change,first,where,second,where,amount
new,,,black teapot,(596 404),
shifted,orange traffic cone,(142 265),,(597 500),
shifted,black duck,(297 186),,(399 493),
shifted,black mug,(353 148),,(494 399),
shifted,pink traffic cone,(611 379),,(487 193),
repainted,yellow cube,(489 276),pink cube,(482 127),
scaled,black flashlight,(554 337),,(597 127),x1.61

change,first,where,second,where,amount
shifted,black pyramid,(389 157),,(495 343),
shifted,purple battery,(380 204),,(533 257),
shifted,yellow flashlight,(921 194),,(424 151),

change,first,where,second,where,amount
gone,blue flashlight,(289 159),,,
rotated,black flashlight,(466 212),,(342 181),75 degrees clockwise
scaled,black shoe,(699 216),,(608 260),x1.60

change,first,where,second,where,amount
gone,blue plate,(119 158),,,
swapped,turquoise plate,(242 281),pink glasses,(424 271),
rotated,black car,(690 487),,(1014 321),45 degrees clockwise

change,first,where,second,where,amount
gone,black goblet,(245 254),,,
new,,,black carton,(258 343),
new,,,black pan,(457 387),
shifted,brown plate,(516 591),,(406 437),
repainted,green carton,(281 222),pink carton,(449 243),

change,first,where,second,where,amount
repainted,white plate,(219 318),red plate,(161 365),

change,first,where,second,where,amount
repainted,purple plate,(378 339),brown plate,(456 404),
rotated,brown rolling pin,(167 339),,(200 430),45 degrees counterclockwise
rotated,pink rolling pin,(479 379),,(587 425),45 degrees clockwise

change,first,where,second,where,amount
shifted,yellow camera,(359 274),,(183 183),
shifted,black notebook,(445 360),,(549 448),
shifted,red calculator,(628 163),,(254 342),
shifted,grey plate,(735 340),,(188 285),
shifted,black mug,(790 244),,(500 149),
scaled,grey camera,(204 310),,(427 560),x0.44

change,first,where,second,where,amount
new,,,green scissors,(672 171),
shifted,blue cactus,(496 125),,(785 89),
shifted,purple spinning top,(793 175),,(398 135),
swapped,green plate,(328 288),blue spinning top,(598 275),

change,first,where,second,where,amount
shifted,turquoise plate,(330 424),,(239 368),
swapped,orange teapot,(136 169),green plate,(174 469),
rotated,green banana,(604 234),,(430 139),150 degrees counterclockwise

[What needs to be done] The whole listing above should be copied out exactly, line by line.

[Task result]
change,first,where,second,where,amount
new,,,black teapot,(596 404),
shifted,orange traffic cone,(142 265),,(597 500),
shifted,black duck,(297 186),,(399 493),
shifted,black mug,(353 148),,(494 399),
shifted,pink traffic cone,(611 379),,(487 193),
repainted,yellow cube,(489 276),pink cube,(482 127),
scaled,black flashlight,(554 337),,(597 127),x1.61

change,first,where,second,where,amount
shifted,black pyramid,(389 157),,(495 343),
shifted,purple battery,(380 204),,(533 257),
shifted,yellow flashlight,(921 194),,(424 151),

change,first,where,second,where,amount
gone,blue flashlight,(289 159),,,
rotated,black flashlight,(466 212),,(342 181),75 degrees clockwise
scaled,black shoe,(699 216),,(608 260),x1.60

change,first,where,second,where,amount
gone,blue plate,(119 158),,,
swapped,turquoise plate,(242 281),pink glasses,(424 271),
rotated,black car,(690 487),,(1014 321),45 degrees clockwise

change,first,where,second,where,amount
gone,black goblet,(245 254),,,
new,,,black carton,(258 343),
new,,,black pan,(457 387),
shifted,brown plate,(516 591),,(406 437),
repainted,green carton,(281 222),pink carton,(449 243),

change,first,where,second,where,amount
repainted,white plate,(219 318),red plate,(161 365),

change,first,where,second,where,amount
repainted,purple plate,(378 339),brown plate,(456 404),
rotated,brown rolling pin,(167 339),,(200 430),45 degrees counterclockwise
rotated,pink rolling pin,(479 379),,(587 425),45 degrees clockwise

change,first,where,second,where,amount
shifted,yellow camera,(359 274),,(183 183),
shifted,black notebook,(445 360),,(549 448),
shifted,red calculator,(628 163),,(254 342),
shifted,grey plate,(735 340),,(188 285),
shifted,black mug,(790 244),,(500 149),
scaled,grey camera,(204 310),,(427 560),x0.44

change,first,where,second,where,amount
new,,,green scissors,(672 171),
shifted,blue cactus,(496 125),,(785 89),
shifted,purple spinning top,(793 175),,(398 135),
swapped,green plate,(328 288),blue spinning top,(598 275),

change,first,where,second,where,amount
shifted,turquoise plate,(330 424),,(239 368),
swapped,orange teapot,(136 169),green plate,(174 469),
rotated,green banana,(604 234),,(430 139),150 degrees counterclockwise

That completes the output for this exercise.